▶ [Information shown]
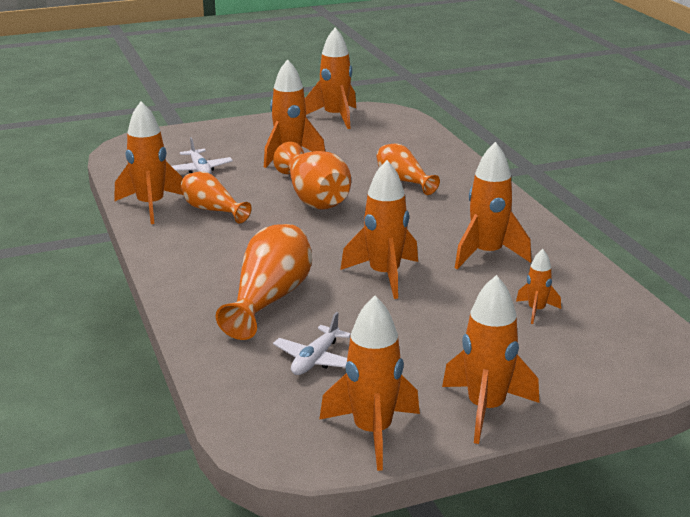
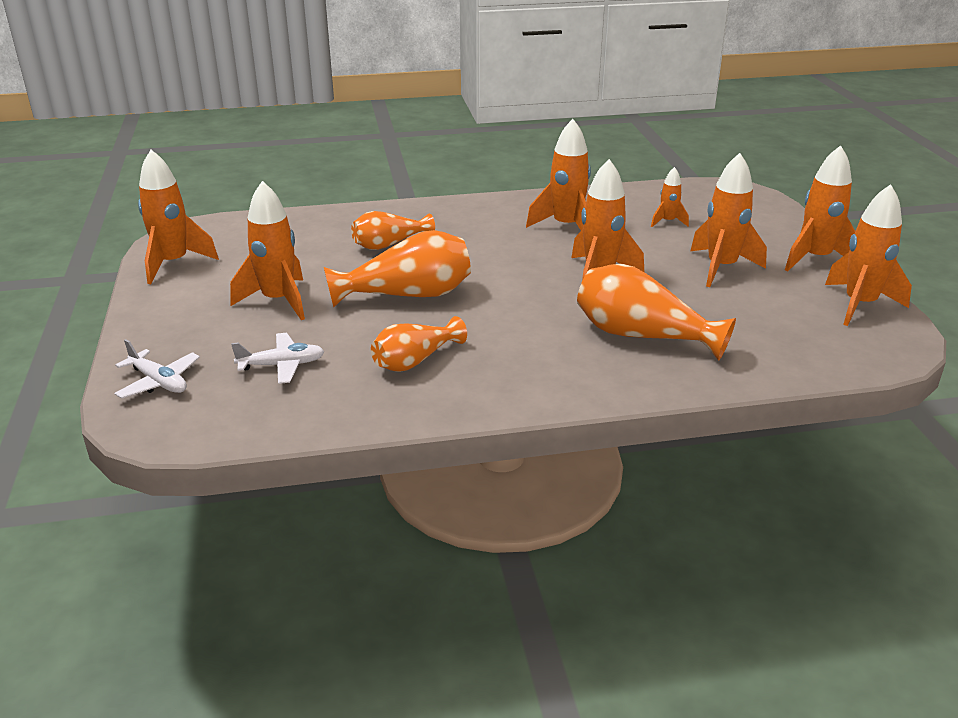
camera: 80 degrees left, 5 degrees up
(151, 206) = (383, 406): orange rocket -> orange rocket (721, 268)
(315, 360) = (754, 320): white plane -> white plane (159, 382)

▶ [Brief] Output all data exactly, omitting images.

▶ [Problem solution]
camera: 80 degrees left, 5 degrees up
(151, 206) = (383, 406): orange rocket -> orange rocket (721, 268)
(315, 360) = (754, 320): white plane -> white plane (159, 382)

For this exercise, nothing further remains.